Task prompt -> Determine how many lines in these records hold "left". Only the number is wanted.

START Task data

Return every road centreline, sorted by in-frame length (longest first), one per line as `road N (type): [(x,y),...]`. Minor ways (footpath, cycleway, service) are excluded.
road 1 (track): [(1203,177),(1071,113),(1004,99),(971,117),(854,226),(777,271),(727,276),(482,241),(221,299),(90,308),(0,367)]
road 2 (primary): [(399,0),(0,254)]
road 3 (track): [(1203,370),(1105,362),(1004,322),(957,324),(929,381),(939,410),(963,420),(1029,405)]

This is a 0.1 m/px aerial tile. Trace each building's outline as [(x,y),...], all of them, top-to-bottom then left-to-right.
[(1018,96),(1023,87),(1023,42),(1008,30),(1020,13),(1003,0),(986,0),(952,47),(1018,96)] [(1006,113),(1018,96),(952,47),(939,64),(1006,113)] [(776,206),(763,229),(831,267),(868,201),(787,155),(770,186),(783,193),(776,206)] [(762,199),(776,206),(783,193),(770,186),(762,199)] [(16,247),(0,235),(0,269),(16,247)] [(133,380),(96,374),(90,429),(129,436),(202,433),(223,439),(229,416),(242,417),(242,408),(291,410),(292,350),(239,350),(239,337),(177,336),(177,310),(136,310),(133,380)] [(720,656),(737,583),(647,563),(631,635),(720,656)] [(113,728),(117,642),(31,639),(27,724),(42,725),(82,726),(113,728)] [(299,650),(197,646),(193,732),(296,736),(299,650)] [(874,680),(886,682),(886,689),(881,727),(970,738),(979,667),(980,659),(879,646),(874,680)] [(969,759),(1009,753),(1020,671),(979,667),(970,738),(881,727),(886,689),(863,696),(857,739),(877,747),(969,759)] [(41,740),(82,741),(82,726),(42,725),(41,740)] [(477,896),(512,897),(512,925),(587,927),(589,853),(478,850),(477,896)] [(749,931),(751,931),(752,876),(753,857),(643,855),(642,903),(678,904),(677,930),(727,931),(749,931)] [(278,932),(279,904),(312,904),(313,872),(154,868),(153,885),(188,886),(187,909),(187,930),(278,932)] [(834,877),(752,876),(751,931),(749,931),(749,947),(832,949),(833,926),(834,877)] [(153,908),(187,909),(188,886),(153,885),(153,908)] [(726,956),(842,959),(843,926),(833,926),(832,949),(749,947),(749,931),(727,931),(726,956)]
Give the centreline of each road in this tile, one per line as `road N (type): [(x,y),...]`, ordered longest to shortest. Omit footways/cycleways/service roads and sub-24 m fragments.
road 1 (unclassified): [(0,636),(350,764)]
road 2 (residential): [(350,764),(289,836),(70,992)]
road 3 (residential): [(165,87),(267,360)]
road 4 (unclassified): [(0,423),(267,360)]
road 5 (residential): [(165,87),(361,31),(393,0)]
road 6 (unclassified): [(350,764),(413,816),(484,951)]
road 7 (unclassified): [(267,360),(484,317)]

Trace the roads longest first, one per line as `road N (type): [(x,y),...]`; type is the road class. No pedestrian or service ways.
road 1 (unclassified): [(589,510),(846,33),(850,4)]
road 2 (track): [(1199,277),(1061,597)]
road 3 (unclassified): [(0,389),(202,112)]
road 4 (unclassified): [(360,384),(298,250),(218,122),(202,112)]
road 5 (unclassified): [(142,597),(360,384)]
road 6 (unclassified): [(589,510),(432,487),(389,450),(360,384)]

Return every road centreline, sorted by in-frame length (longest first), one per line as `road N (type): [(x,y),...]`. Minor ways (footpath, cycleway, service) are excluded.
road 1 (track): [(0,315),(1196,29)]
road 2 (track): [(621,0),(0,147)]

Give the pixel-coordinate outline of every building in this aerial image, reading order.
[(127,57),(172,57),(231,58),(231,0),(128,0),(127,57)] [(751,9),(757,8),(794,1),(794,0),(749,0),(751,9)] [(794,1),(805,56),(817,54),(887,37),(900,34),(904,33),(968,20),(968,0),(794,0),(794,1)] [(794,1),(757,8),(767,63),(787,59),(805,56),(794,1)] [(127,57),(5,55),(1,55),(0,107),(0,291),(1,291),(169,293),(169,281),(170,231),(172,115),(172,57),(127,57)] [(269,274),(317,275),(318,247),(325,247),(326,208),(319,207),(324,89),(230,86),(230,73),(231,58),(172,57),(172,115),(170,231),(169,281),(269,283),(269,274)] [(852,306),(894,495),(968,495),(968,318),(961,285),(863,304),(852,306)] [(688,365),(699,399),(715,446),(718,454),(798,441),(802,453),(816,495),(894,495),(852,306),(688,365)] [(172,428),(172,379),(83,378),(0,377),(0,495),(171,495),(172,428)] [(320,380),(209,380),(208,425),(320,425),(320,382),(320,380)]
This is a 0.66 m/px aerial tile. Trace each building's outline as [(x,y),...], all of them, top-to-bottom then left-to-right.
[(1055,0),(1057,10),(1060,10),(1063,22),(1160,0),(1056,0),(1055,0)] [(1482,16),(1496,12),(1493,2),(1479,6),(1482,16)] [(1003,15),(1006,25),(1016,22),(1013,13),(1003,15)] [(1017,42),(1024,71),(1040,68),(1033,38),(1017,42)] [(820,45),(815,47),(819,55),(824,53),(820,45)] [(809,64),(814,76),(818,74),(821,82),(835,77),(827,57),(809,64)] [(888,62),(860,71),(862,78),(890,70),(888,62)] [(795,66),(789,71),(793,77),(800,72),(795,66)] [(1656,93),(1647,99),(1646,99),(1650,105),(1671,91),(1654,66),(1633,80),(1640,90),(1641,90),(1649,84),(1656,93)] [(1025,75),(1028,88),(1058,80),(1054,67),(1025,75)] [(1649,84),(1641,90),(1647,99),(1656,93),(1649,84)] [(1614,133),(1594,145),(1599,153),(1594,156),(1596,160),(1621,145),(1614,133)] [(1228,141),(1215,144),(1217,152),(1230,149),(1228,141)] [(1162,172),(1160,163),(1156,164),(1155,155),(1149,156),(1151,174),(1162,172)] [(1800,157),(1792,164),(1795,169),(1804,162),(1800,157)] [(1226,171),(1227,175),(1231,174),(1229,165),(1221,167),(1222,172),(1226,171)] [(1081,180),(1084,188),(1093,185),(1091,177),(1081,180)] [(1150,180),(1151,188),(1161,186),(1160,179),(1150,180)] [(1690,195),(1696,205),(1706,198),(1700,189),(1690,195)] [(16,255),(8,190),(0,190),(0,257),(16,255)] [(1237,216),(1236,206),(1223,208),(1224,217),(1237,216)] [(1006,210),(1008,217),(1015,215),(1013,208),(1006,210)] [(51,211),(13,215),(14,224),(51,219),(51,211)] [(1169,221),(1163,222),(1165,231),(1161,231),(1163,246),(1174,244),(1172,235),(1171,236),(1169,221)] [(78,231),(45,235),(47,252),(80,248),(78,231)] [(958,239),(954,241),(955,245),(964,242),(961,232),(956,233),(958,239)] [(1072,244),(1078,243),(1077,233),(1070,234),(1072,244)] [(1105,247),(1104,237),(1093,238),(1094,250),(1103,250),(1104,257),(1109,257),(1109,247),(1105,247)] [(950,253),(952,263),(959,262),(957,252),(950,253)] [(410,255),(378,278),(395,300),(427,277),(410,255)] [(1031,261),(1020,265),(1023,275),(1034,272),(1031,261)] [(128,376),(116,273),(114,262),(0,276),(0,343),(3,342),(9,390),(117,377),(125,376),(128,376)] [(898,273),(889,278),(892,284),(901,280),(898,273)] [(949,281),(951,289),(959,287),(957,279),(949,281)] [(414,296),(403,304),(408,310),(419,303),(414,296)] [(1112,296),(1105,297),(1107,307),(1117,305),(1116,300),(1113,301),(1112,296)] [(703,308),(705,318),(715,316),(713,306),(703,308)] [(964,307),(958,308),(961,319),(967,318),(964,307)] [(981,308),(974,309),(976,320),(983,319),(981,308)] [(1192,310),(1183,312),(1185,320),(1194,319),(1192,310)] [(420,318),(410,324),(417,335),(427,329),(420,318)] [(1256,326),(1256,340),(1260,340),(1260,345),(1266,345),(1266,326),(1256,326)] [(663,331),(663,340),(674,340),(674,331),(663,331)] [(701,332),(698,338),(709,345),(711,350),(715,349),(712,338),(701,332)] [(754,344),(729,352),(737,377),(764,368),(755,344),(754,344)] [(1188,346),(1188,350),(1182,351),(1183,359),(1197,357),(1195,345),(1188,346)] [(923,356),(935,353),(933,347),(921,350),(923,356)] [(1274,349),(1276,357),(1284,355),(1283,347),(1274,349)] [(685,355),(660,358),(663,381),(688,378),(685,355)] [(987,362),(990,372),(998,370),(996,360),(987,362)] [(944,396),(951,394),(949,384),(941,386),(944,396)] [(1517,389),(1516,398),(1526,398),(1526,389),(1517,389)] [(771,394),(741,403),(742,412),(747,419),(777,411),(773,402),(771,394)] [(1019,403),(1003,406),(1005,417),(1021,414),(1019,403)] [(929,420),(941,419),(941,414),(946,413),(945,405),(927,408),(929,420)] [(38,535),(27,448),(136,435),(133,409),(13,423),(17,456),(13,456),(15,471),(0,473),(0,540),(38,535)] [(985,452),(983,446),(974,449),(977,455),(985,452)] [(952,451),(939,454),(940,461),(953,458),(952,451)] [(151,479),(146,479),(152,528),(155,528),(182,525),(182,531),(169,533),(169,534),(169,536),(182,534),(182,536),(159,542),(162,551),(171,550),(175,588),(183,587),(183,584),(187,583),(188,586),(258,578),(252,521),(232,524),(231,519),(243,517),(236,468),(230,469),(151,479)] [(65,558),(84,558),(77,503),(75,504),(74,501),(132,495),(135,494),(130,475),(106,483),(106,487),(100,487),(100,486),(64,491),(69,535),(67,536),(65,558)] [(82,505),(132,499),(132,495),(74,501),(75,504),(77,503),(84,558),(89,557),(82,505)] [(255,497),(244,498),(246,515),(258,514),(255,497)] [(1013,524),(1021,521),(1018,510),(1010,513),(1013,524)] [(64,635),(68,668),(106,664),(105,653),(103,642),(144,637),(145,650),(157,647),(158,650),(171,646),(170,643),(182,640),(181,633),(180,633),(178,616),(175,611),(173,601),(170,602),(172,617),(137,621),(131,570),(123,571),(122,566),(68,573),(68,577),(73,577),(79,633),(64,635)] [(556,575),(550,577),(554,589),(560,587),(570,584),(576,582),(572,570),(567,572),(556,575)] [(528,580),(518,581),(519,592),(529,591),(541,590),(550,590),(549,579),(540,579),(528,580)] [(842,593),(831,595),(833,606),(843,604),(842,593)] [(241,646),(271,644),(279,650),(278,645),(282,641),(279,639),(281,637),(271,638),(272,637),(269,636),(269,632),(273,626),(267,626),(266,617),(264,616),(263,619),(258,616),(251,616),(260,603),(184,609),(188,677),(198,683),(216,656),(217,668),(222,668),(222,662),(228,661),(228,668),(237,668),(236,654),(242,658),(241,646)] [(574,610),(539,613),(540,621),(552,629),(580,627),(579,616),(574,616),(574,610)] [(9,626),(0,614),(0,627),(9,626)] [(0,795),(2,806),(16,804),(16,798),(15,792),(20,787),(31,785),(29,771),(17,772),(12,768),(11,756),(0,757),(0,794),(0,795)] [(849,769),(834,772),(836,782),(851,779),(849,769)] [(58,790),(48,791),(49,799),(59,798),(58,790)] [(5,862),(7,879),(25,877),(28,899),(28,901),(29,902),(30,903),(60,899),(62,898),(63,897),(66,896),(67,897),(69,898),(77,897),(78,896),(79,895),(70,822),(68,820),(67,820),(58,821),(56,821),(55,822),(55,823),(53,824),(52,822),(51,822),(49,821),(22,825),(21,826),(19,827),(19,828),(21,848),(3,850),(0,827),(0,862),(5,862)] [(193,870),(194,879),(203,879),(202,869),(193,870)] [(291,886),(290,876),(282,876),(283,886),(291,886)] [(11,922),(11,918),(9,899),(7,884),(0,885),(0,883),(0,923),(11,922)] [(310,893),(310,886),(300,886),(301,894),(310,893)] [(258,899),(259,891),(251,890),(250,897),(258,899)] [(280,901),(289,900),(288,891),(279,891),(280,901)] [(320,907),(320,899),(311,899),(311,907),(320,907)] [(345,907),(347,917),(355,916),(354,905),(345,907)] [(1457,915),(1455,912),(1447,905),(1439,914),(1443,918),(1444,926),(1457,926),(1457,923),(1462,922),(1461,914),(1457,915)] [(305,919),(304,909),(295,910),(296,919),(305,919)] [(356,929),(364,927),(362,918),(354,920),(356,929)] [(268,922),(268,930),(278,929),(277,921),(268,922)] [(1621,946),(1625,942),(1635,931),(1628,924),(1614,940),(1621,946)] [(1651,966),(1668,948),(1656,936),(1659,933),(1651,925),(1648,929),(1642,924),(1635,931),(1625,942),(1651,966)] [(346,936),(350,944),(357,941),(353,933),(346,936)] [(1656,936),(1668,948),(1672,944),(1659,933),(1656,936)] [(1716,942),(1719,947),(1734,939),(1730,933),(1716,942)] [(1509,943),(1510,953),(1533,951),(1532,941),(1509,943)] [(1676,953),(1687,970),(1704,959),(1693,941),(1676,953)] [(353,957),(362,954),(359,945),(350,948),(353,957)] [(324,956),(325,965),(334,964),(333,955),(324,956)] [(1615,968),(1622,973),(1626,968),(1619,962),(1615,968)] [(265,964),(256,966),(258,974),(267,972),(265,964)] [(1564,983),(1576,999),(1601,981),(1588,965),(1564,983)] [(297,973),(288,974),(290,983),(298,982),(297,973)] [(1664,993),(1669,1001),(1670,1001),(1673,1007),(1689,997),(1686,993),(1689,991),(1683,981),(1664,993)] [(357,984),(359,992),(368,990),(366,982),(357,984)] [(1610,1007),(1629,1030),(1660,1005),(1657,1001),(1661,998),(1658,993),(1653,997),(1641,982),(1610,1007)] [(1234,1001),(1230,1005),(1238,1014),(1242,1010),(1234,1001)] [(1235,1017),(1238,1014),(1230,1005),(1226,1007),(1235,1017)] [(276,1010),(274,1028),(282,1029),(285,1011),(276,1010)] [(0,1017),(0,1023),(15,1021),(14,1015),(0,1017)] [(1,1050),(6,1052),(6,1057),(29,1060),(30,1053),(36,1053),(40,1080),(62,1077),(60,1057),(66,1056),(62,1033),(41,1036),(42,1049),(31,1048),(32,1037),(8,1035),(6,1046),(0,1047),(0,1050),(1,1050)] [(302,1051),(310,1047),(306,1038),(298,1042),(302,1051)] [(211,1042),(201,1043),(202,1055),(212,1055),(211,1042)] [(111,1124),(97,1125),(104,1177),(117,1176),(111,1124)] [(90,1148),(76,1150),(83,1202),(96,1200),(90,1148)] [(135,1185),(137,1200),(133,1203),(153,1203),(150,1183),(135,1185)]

END Task data

Task output -> 2